§ **ACTION ITEM**: Scan the records for the line containing "C5: 3.3nF (GND, N_2) -> 1nF (GND, N_2)"; extract it and all later lines, verbatim, through the end, and nothing before it.

§ **EXTRACTED RECORDS**:
============================================================

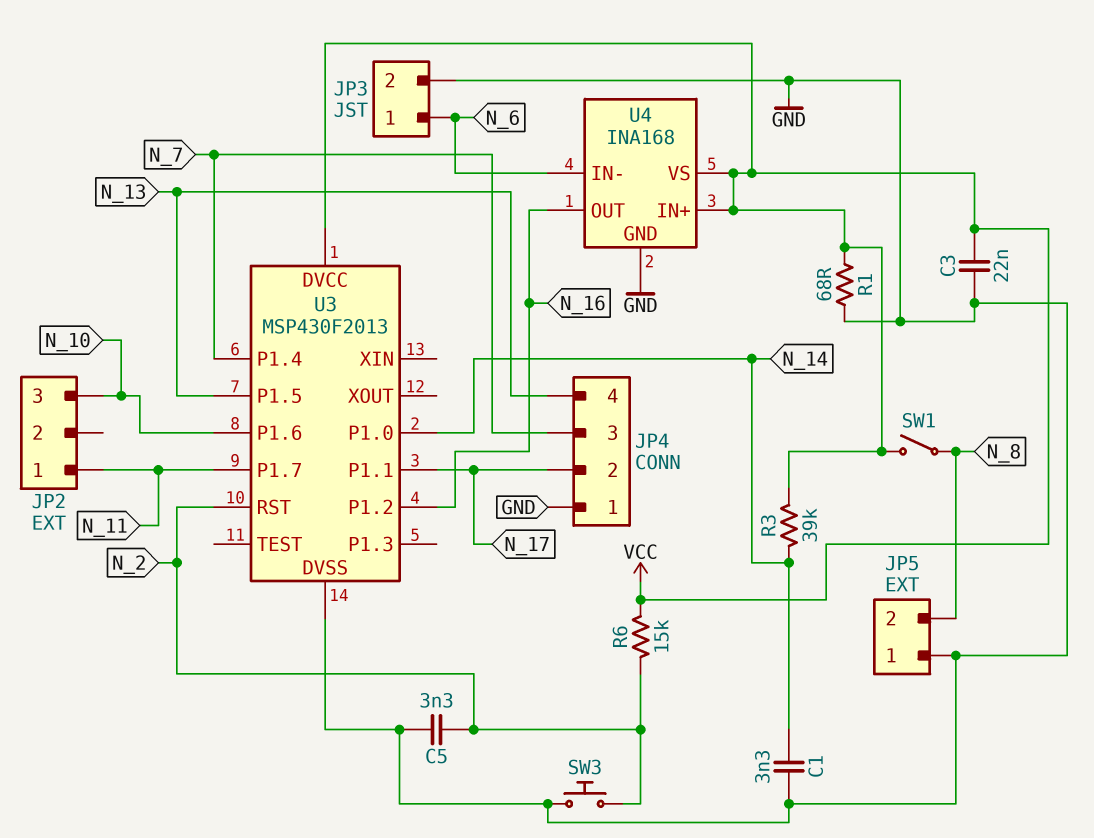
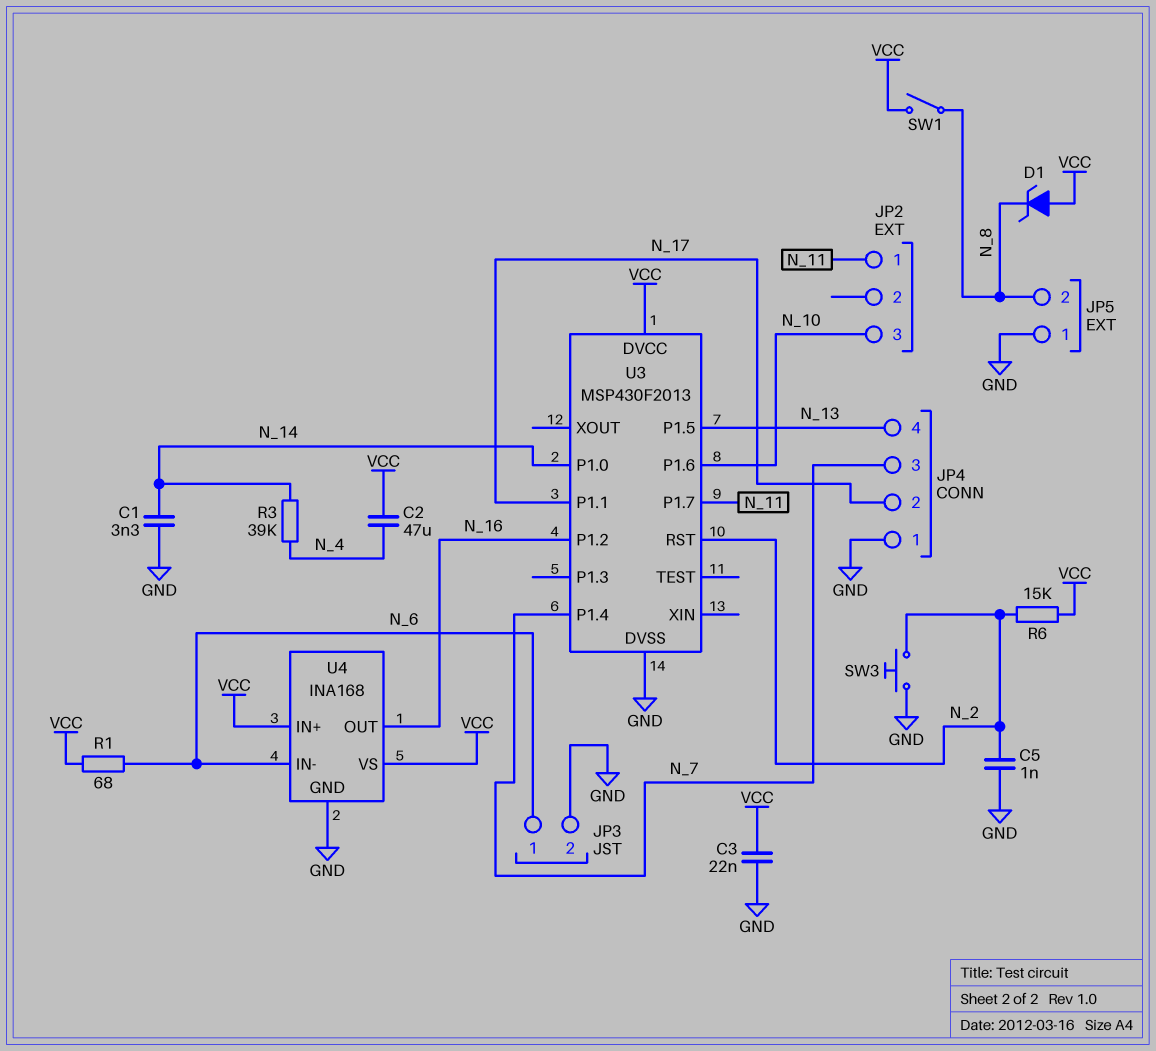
C2: none -> 47uF (N_4, VCC)
C5: 3.3nF (GND, N_2) -> 1nF (GND, N_2)
D1: none -> zener (A VCC, K N_8)
R1: 68 (GND, VCC) -> 68 (N_6, VCC)
R3: 39k (N_14, VCC) -> 39k (N_4, N_14)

============================================================

§ **PROBLEM SOLUTION**:
C5: 3.3nF (GND, N_2) -> 1nF (GND, N_2)
D1: none -> zener (A VCC, K N_8)
R1: 68 (GND, VCC) -> 68 (N_6, VCC)
R3: 39k (N_14, VCC) -> 39k (N_4, N_14)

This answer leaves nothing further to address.